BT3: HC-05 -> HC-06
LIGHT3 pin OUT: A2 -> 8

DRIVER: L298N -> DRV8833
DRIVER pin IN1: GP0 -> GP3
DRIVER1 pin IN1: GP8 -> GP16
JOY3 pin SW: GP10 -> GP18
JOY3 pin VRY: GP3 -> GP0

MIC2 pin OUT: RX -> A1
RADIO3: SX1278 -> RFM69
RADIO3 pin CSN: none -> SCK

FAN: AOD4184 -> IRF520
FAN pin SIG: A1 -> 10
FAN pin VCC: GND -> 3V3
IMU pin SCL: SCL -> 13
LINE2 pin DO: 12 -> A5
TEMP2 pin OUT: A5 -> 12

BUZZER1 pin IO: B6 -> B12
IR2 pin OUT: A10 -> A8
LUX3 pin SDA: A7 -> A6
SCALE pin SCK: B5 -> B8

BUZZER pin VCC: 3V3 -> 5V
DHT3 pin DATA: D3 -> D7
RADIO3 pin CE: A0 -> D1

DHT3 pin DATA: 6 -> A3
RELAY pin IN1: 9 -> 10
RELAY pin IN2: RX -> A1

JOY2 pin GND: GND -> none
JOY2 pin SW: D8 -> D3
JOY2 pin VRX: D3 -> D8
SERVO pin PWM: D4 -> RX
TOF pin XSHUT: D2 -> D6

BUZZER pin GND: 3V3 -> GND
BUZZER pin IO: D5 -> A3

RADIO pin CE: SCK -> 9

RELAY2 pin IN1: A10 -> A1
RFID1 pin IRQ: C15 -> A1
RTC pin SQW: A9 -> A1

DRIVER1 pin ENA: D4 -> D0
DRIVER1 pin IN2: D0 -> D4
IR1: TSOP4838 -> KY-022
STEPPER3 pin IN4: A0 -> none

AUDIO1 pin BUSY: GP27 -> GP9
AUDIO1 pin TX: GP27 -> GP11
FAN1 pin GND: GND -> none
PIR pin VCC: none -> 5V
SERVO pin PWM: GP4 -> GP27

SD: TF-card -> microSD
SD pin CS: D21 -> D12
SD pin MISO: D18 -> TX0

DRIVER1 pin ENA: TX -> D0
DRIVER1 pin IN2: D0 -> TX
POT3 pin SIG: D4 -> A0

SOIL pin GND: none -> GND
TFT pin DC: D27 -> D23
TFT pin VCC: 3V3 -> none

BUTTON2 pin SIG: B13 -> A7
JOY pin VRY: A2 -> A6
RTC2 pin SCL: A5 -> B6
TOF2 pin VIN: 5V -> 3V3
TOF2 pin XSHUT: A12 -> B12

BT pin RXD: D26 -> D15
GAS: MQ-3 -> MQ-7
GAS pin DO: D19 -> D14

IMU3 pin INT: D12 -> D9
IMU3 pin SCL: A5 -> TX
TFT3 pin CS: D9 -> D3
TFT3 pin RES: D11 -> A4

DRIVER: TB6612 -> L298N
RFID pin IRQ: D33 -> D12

▶ **HOW TO COMPLETE THIS TASK**
Restate every entry above word for word.

▶ **RESPONSE TO THE EXERCISE**
BT3: HC-05 -> HC-06
LIGHT3 pin OUT: A2 -> 8

DRIVER: L298N -> DRV8833
DRIVER pin IN1: GP0 -> GP3
DRIVER1 pin IN1: GP8 -> GP16
JOY3 pin SW: GP10 -> GP18
JOY3 pin VRY: GP3 -> GP0

MIC2 pin OUT: RX -> A1
RADIO3: SX1278 -> RFM69
RADIO3 pin CSN: none -> SCK

FAN: AOD4184 -> IRF520
FAN pin SIG: A1 -> 10
FAN pin VCC: GND -> 3V3
IMU pin SCL: SCL -> 13
LINE2 pin DO: 12 -> A5
TEMP2 pin OUT: A5 -> 12

BUZZER1 pin IO: B6 -> B12
IR2 pin OUT: A10 -> A8
LUX3 pin SDA: A7 -> A6
SCALE pin SCK: B5 -> B8

BUZZER pin VCC: 3V3 -> 5V
DHT3 pin DATA: D3 -> D7
RADIO3 pin CE: A0 -> D1

DHT3 pin DATA: 6 -> A3
RELAY pin IN1: 9 -> 10
RELAY pin IN2: RX -> A1

JOY2 pin GND: GND -> none
JOY2 pin SW: D8 -> D3
JOY2 pin VRX: D3 -> D8
SERVO pin PWM: D4 -> RX
TOF pin XSHUT: D2 -> D6

BUZZER pin GND: 3V3 -> GND
BUZZER pin IO: D5 -> A3

RADIO pin CE: SCK -> 9

RELAY2 pin IN1: A10 -> A1
RFID1 pin IRQ: C15 -> A1
RTC pin SQW: A9 -> A1

DRIVER1 pin ENA: D4 -> D0
DRIVER1 pin IN2: D0 -> D4
IR1: TSOP4838 -> KY-022
STEPPER3 pin IN4: A0 -> none

AUDIO1 pin BUSY: GP27 -> GP9
AUDIO1 pin TX: GP27 -> GP11
FAN1 pin GND: GND -> none
PIR pin VCC: none -> 5V
SERVO pin PWM: GP4 -> GP27

SD: TF-card -> microSD
SD pin CS: D21 -> D12
SD pin MISO: D18 -> TX0

DRIVER1 pin ENA: TX -> D0
DRIVER1 pin IN2: D0 -> TX
POT3 pin SIG: D4 -> A0

SOIL pin GND: none -> GND
TFT pin DC: D27 -> D23
TFT pin VCC: 3V3 -> none

BUTTON2 pin SIG: B13 -> A7
JOY pin VRY: A2 -> A6
RTC2 pin SCL: A5 -> B6
TOF2 pin VIN: 5V -> 3V3
TOF2 pin XSHUT: A12 -> B12

BT pin RXD: D26 -> D15
GAS: MQ-3 -> MQ-7
GAS pin DO: D19 -> D14

IMU3 pin INT: D12 -> D9
IMU3 pin SCL: A5 -> TX
TFT3 pin CS: D9 -> D3
TFT3 pin RES: D11 -> A4

DRIVER: TB6612 -> L298N
RFID pin IRQ: D33 -> D12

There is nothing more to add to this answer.